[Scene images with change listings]

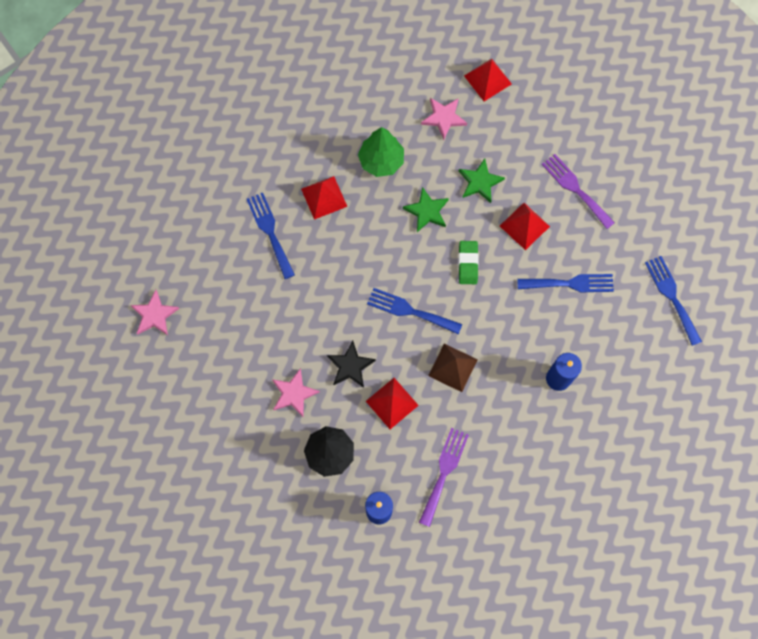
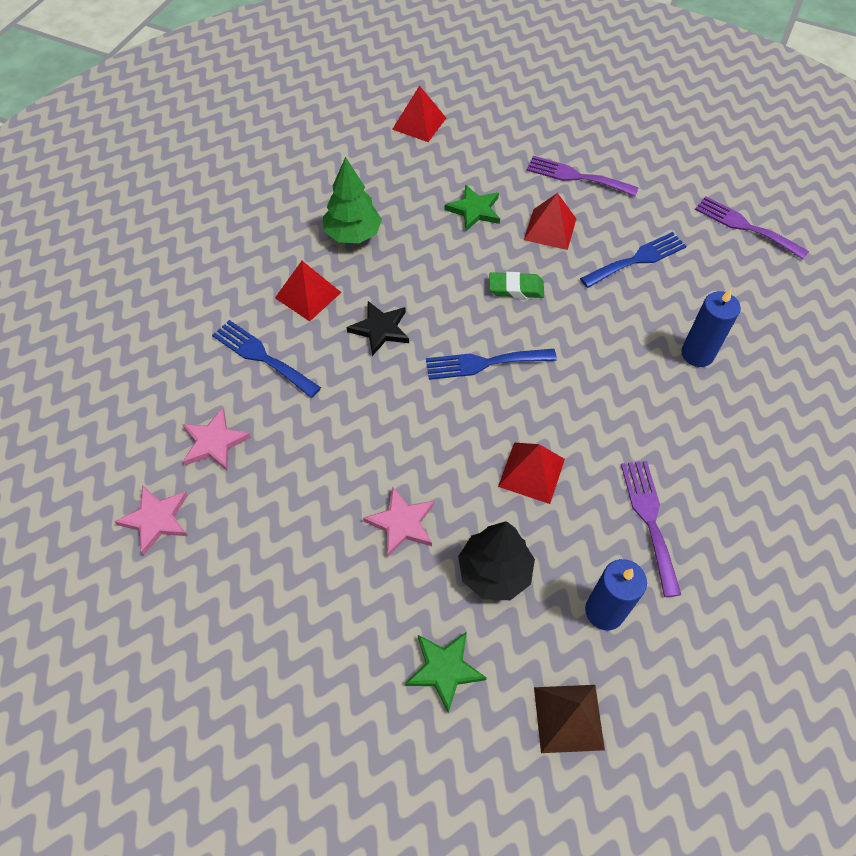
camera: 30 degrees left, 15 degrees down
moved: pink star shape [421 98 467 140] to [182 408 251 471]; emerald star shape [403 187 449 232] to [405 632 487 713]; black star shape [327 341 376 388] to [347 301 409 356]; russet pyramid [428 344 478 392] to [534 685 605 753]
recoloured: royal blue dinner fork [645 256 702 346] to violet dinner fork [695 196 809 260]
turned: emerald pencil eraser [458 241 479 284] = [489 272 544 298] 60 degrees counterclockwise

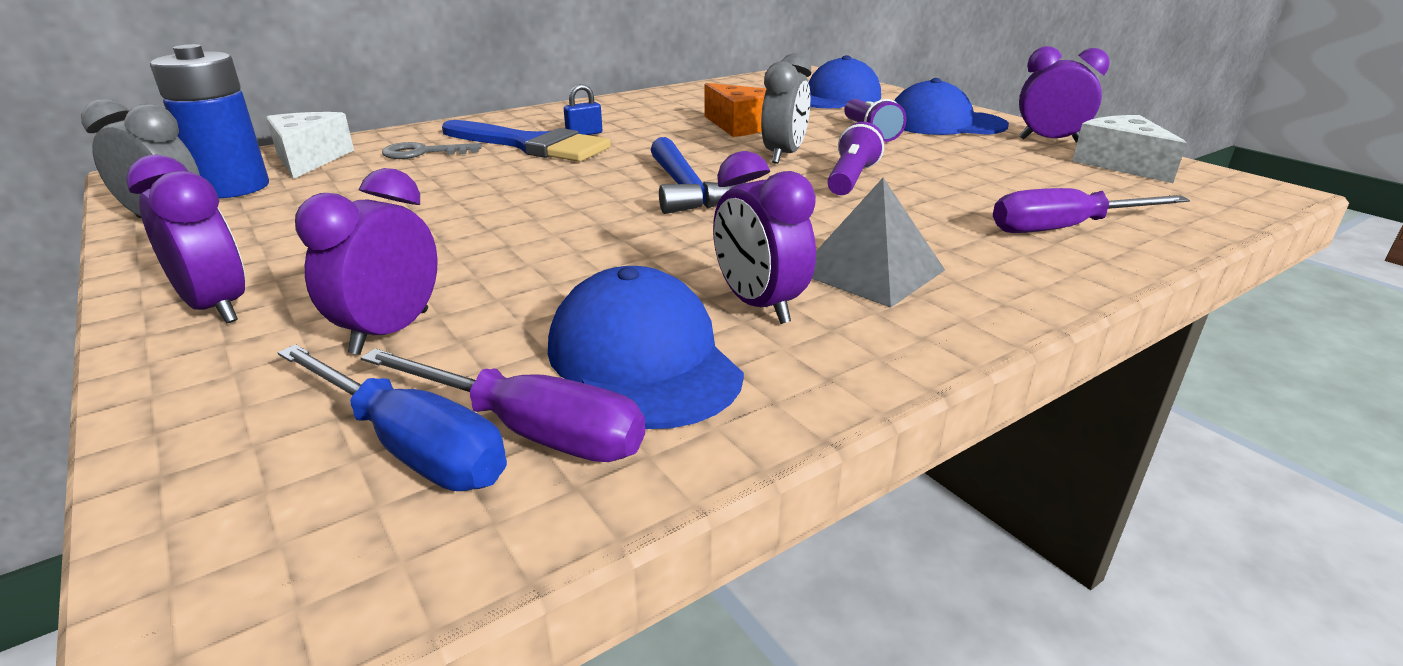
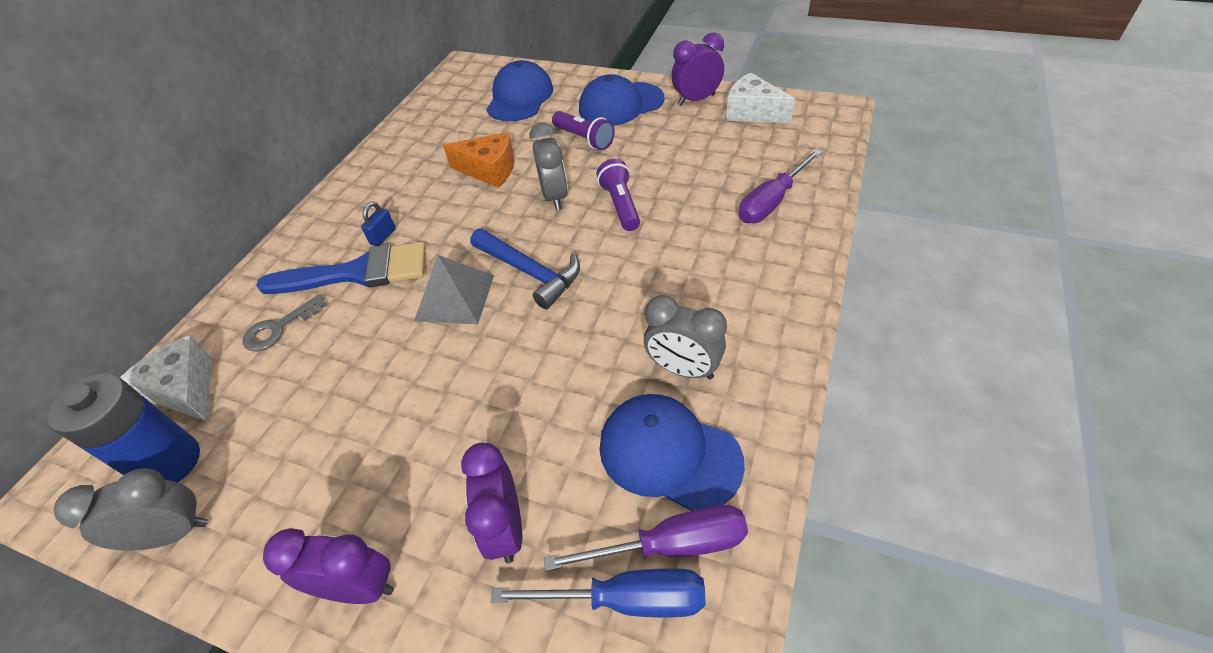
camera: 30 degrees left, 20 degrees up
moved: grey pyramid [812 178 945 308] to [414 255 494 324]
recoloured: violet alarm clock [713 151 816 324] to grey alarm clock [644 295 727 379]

=== TASK ===
Transcribe the lines above exactly, setting aside any picture among them.

=== SOLUTION TO THIS PROBLEM ===
camera: 30 degrees left, 15 degrees down
moved: pink star shape [421 98 467 140] to [182 408 251 471]; emerald star shape [403 187 449 232] to [405 632 487 713]; black star shape [327 341 376 388] to [347 301 409 356]; russet pyramid [428 344 478 392] to [534 685 605 753]
recoloured: royal blue dinner fork [645 256 702 346] to violet dinner fork [695 196 809 260]
turned: emerald pencil eraser [458 241 479 284] = [489 272 544 298] 60 degrees counterclockwise

camera: 30 degrees left, 20 degrees up
moved: grey pyramid [812 178 945 308] to [414 255 494 324]
recoloured: violet alarm clock [713 151 816 324] to grey alarm clock [644 295 727 379]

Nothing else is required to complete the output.